SOURCE RECORDS:
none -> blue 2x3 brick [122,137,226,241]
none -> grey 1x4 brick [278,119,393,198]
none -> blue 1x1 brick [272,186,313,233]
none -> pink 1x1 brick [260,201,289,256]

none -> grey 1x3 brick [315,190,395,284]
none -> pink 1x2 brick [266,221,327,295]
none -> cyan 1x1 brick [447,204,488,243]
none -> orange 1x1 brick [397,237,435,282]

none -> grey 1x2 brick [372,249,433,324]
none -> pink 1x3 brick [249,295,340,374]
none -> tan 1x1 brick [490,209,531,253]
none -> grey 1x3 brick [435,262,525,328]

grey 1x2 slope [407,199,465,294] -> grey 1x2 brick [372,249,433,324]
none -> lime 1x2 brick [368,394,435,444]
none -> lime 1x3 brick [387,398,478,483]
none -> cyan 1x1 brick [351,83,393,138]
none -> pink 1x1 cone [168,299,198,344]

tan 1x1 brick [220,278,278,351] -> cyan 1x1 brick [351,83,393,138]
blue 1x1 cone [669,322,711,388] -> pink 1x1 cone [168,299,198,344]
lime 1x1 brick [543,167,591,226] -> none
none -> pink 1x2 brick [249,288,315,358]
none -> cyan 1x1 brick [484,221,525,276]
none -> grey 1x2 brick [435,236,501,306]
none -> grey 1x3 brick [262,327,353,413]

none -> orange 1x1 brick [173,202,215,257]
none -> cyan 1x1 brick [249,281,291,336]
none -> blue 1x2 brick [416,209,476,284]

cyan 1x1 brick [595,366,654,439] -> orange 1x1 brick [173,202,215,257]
--
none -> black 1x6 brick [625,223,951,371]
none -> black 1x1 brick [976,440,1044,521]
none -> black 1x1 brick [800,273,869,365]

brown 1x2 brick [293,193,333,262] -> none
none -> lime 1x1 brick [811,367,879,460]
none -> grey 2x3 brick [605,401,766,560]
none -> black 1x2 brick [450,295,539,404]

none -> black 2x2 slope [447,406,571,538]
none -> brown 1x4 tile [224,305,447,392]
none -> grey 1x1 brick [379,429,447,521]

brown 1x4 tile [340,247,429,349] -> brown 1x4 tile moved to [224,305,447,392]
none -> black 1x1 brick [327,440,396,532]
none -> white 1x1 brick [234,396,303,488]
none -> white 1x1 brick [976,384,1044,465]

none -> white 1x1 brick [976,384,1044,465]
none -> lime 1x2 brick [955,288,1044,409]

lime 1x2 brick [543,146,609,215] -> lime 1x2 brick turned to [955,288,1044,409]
==
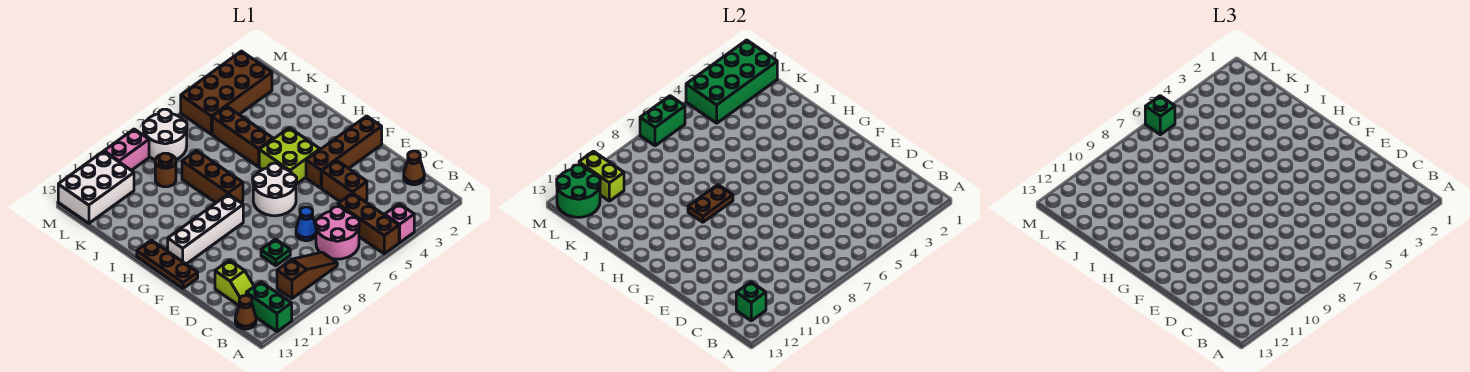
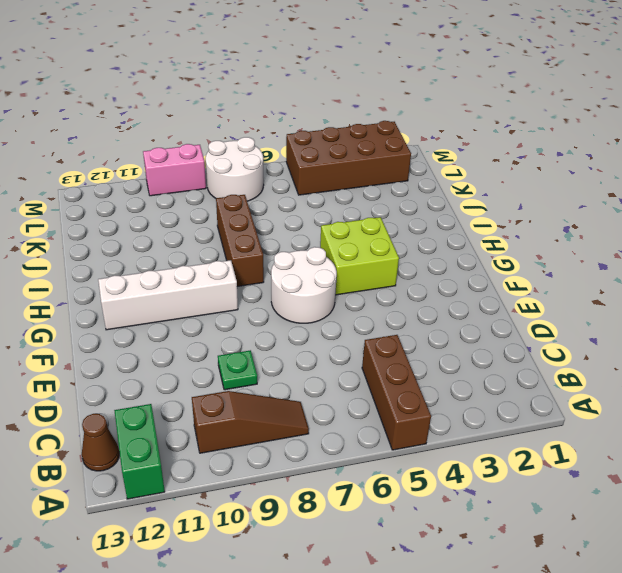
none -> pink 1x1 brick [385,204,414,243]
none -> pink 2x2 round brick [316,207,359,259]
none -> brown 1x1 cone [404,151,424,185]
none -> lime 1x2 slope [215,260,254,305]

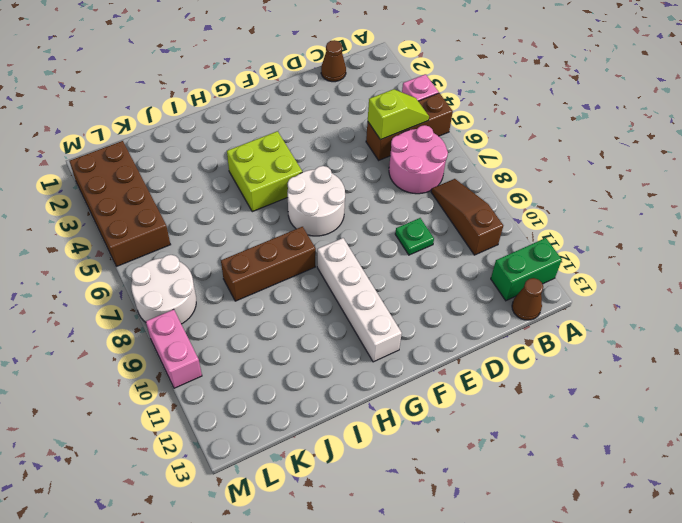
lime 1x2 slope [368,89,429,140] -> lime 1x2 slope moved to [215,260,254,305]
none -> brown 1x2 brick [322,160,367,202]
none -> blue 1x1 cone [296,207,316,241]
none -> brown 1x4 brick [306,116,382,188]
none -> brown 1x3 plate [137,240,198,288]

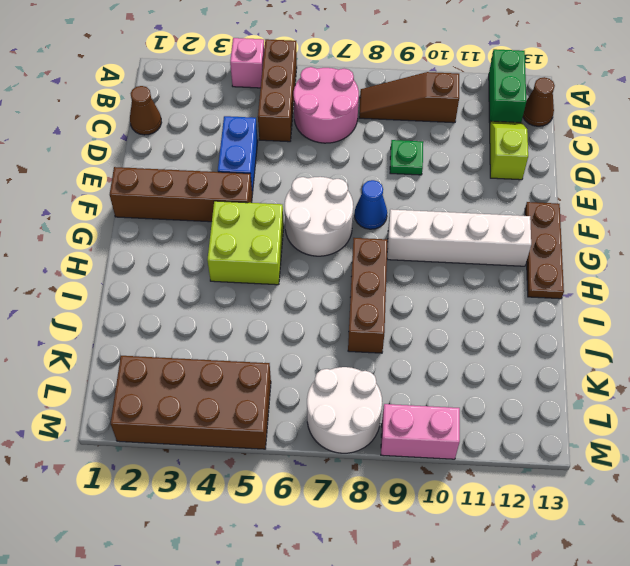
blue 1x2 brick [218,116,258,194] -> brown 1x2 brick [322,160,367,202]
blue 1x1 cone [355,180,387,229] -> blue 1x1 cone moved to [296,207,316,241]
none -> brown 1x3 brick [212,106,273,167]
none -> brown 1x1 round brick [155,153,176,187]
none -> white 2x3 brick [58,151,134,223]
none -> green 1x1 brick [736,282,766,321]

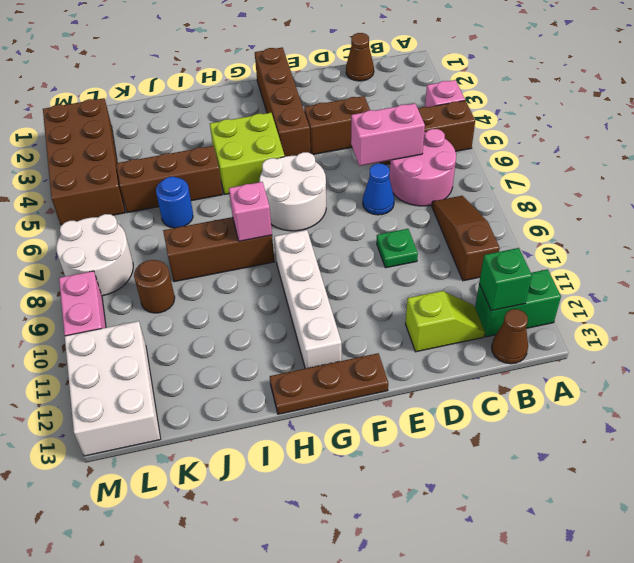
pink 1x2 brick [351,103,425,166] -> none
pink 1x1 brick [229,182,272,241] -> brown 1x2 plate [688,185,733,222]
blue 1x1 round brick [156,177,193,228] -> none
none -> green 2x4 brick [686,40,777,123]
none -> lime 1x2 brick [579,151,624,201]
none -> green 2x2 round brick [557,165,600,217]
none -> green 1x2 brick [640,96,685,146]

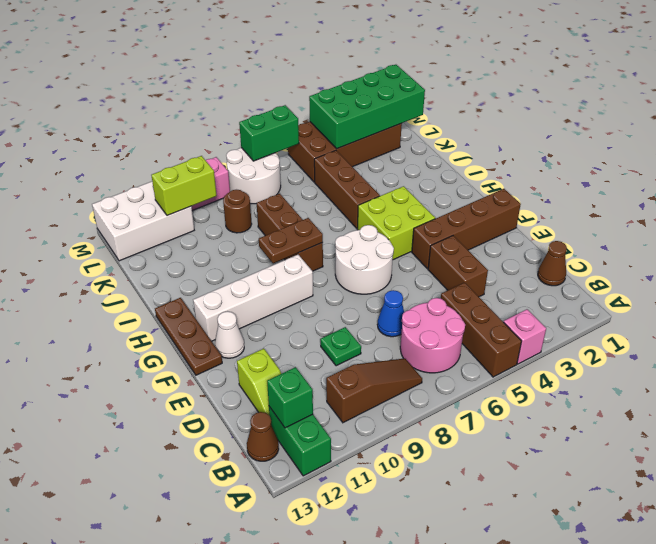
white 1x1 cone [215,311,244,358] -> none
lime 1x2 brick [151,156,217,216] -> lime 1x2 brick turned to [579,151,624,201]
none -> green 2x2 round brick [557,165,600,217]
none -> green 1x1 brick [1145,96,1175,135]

WHAT TO DO: Of the lines above, retype only those from the line containing "none -> blue 2x3 brick [122,137,226,241]" through the line containing "none -> grey 1x2 brick [435,236,501,306]", including both, exactly.

REPLY TO THE EXERCISE:
none -> blue 2x3 brick [122,137,226,241]
none -> grey 1x4 brick [278,119,393,198]
none -> blue 1x1 brick [272,186,313,233]
none -> pink 1x1 brick [260,201,289,256]

none -> grey 1x3 brick [315,190,395,284]
none -> pink 1x2 brick [266,221,327,295]
none -> cyan 1x1 brick [447,204,488,243]
none -> orange 1x1 brick [397,237,435,282]

none -> grey 1x2 brick [372,249,433,324]
none -> pink 1x3 brick [249,295,340,374]
none -> tan 1x1 brick [490,209,531,253]
none -> grey 1x3 brick [435,262,525,328]

grey 1x2 slope [407,199,465,294] -> grey 1x2 brick [372,249,433,324]
none -> lime 1x2 brick [368,394,435,444]
none -> lime 1x3 brick [387,398,478,483]
none -> cyan 1x1 brick [351,83,393,138]
none -> pink 1x1 cone [168,299,198,344]

tan 1x1 brick [220,278,278,351] -> cyan 1x1 brick [351,83,393,138]
blue 1x1 cone [669,322,711,388] -> pink 1x1 cone [168,299,198,344]
lime 1x1 brick [543,167,591,226] -> none
none -> pink 1x2 brick [249,288,315,358]
none -> cyan 1x1 brick [484,221,525,276]
none -> grey 1x2 brick [435,236,501,306]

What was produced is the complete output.